Exercise directions.
Reproduce all of the items below with "center" swapped for "midpoint" wherever it occurs, altering nothing else. Leave the pictures out of your answer.

Records for this task.
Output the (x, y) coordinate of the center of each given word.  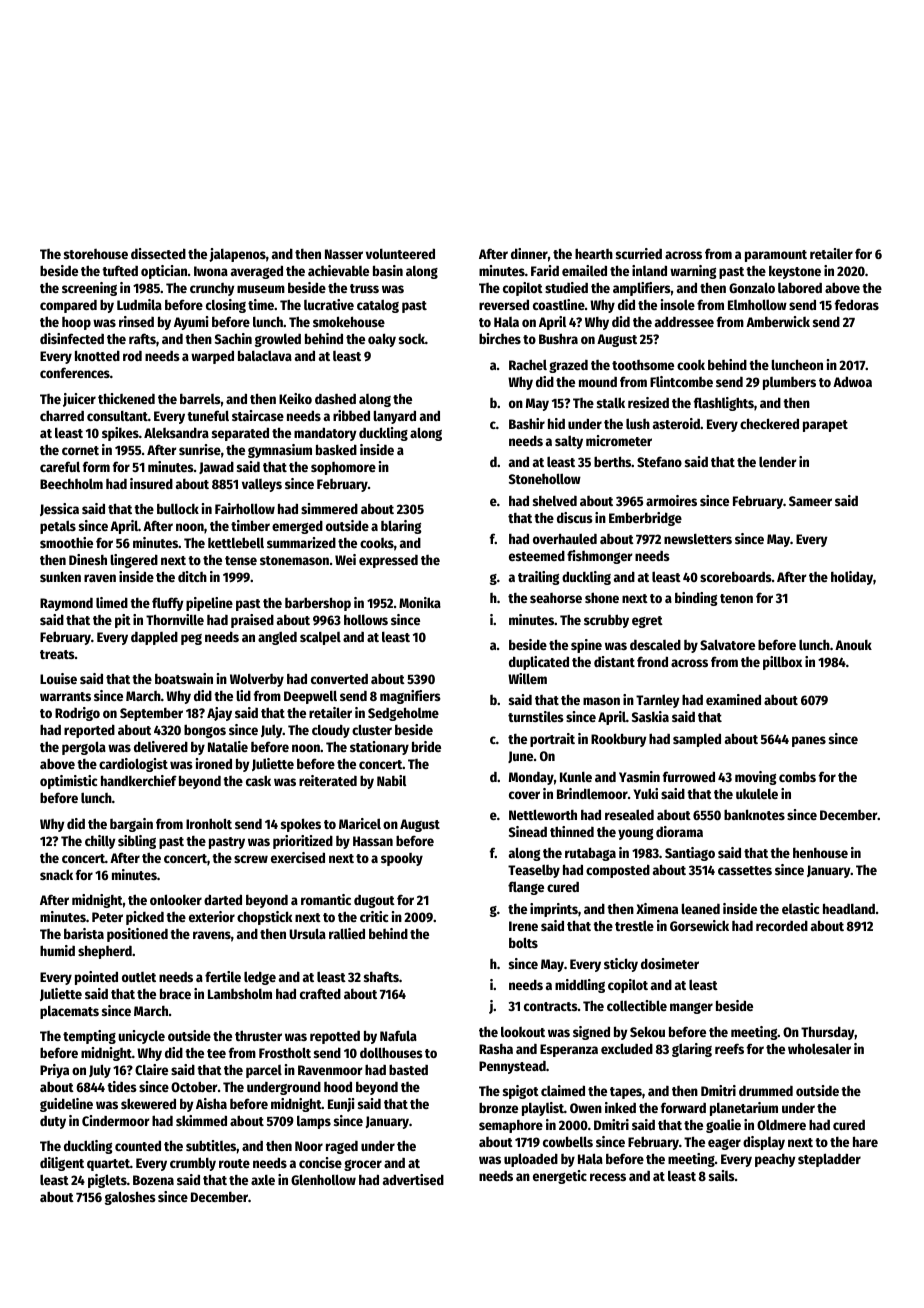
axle (263, 1179)
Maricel (360, 823)
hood (338, 1086)
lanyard (395, 417)
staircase (258, 415)
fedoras (857, 304)
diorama (679, 831)
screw (251, 859)
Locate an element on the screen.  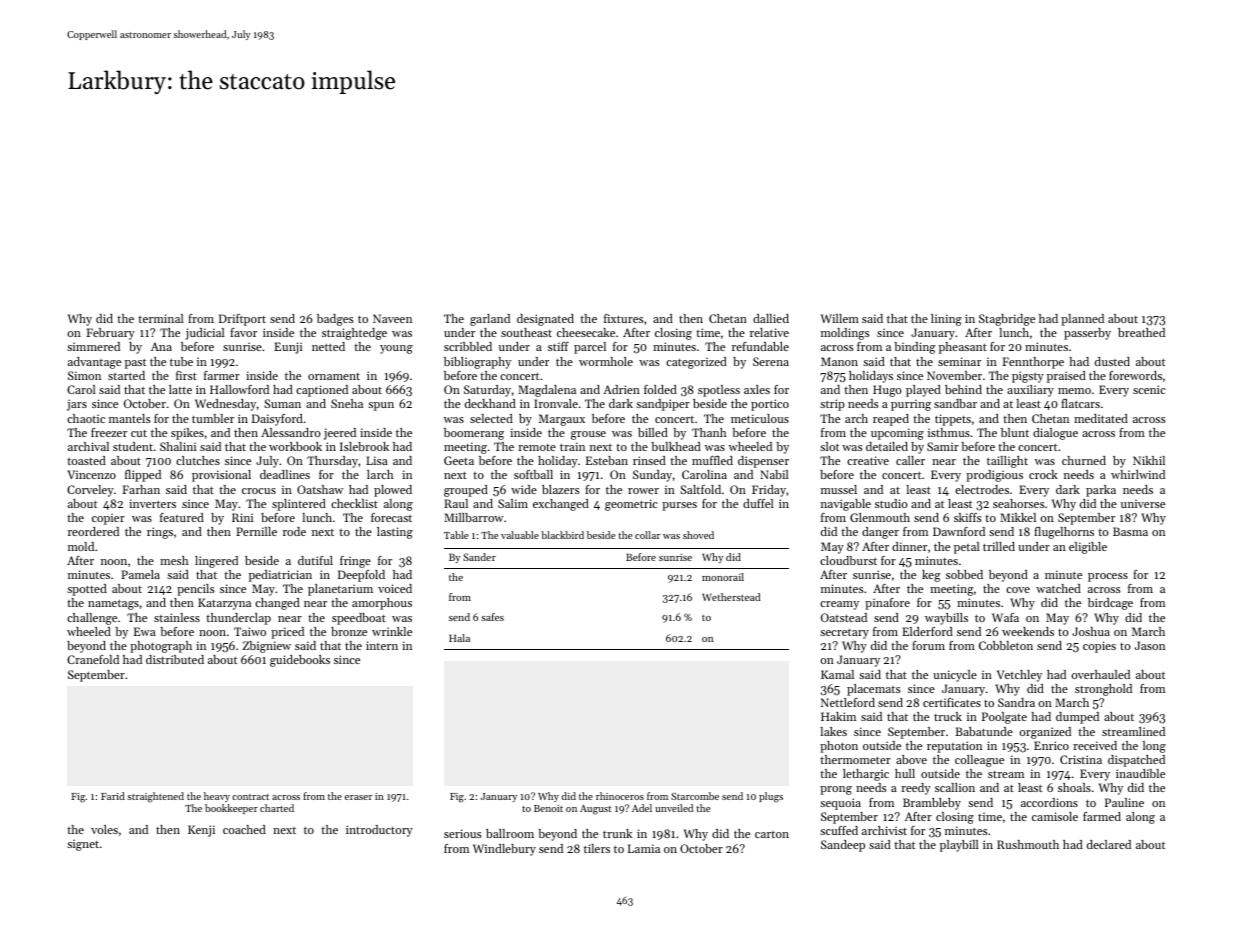
designated is located at coordinates (545, 320).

Result below.
Output the (x, y) coordinate of the midpoint of each given word.  
axle (263, 1179)
Maricel (360, 823)
hood (338, 1086)
lanyard (395, 417)
staircase (258, 415)
fedoras (857, 304)
diorama (679, 831)
screw (251, 859)
Locate an element on the screen.  
designated is located at coordinates (545, 320).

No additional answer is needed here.